§ **Problem details**:
Set down, exactly as written, the line containing "purple semicircle: moved" and all the lines that follow it to the end of the entries below, omitting every picture.

§ **Data supplied**:
=-=-=-=-=
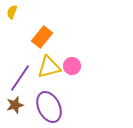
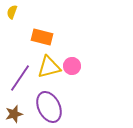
orange rectangle: rotated 65 degrees clockwise
brown star: moved 1 px left, 9 px down
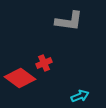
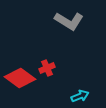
gray L-shape: rotated 24 degrees clockwise
red cross: moved 3 px right, 5 px down
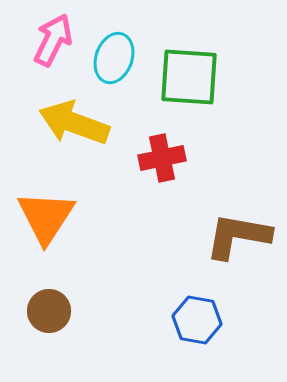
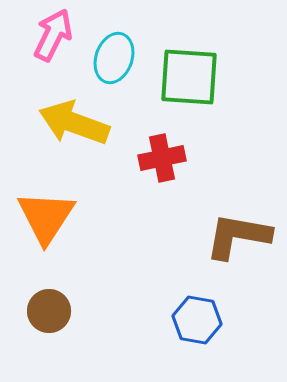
pink arrow: moved 5 px up
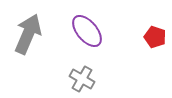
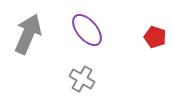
purple ellipse: moved 1 px up
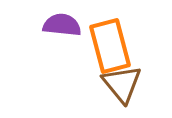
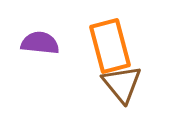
purple semicircle: moved 22 px left, 18 px down
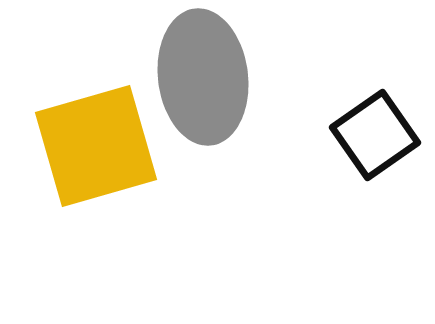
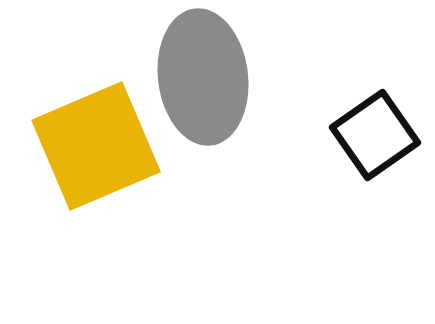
yellow square: rotated 7 degrees counterclockwise
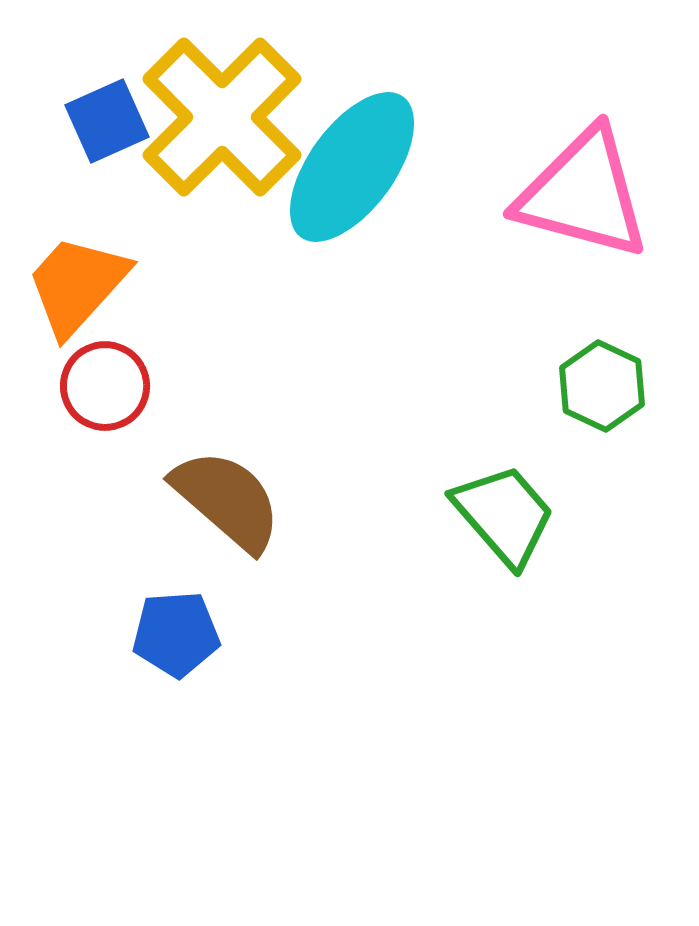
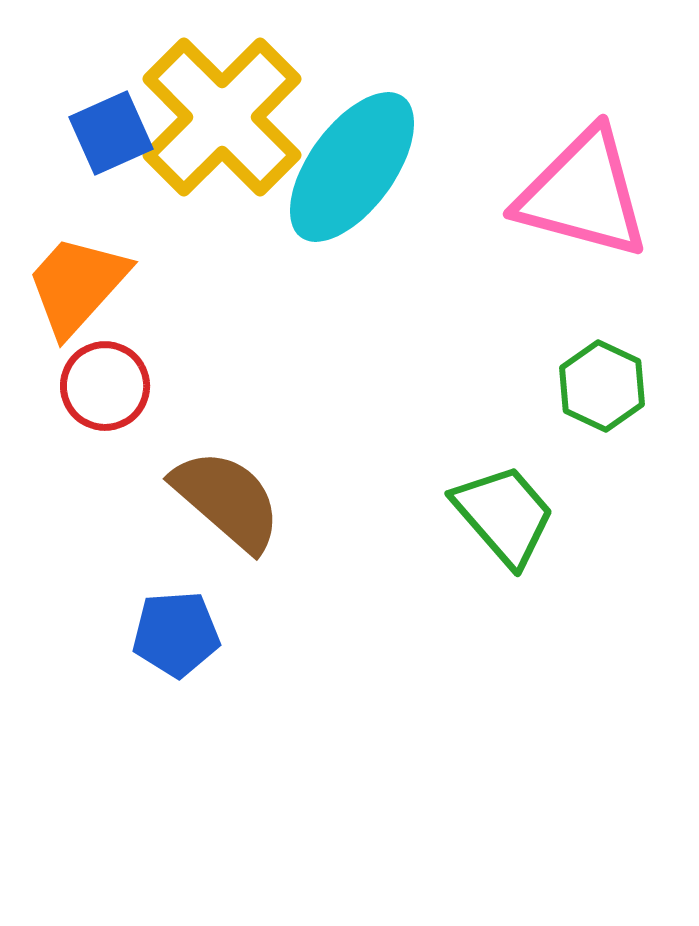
blue square: moved 4 px right, 12 px down
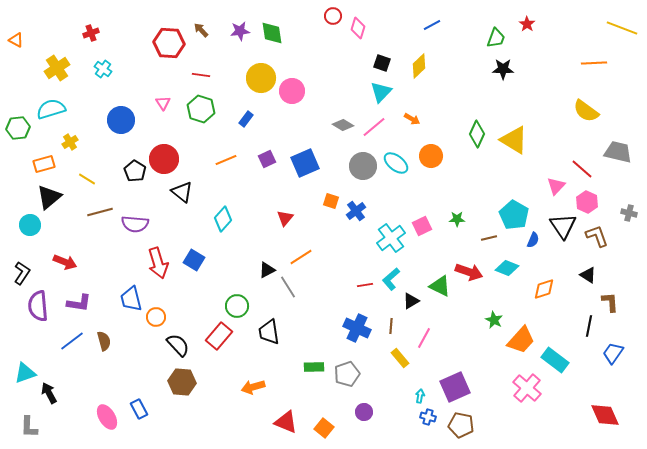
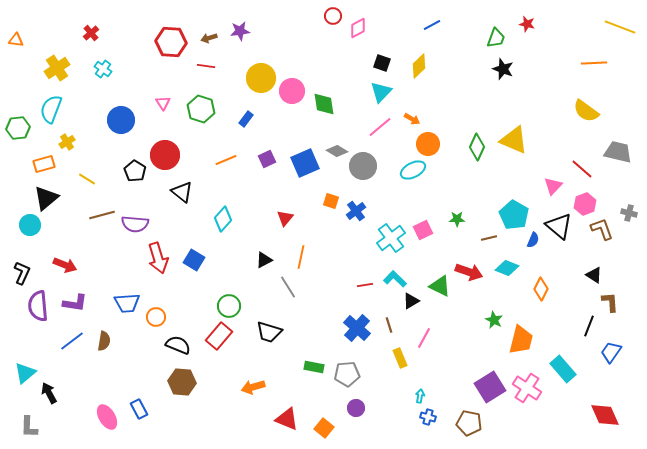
=-=-=-=-=
§ **Answer space**:
purple semicircle: moved 22 px left, 18 px down
yellow square: rotated 7 degrees counterclockwise
blue square: moved 4 px right, 12 px down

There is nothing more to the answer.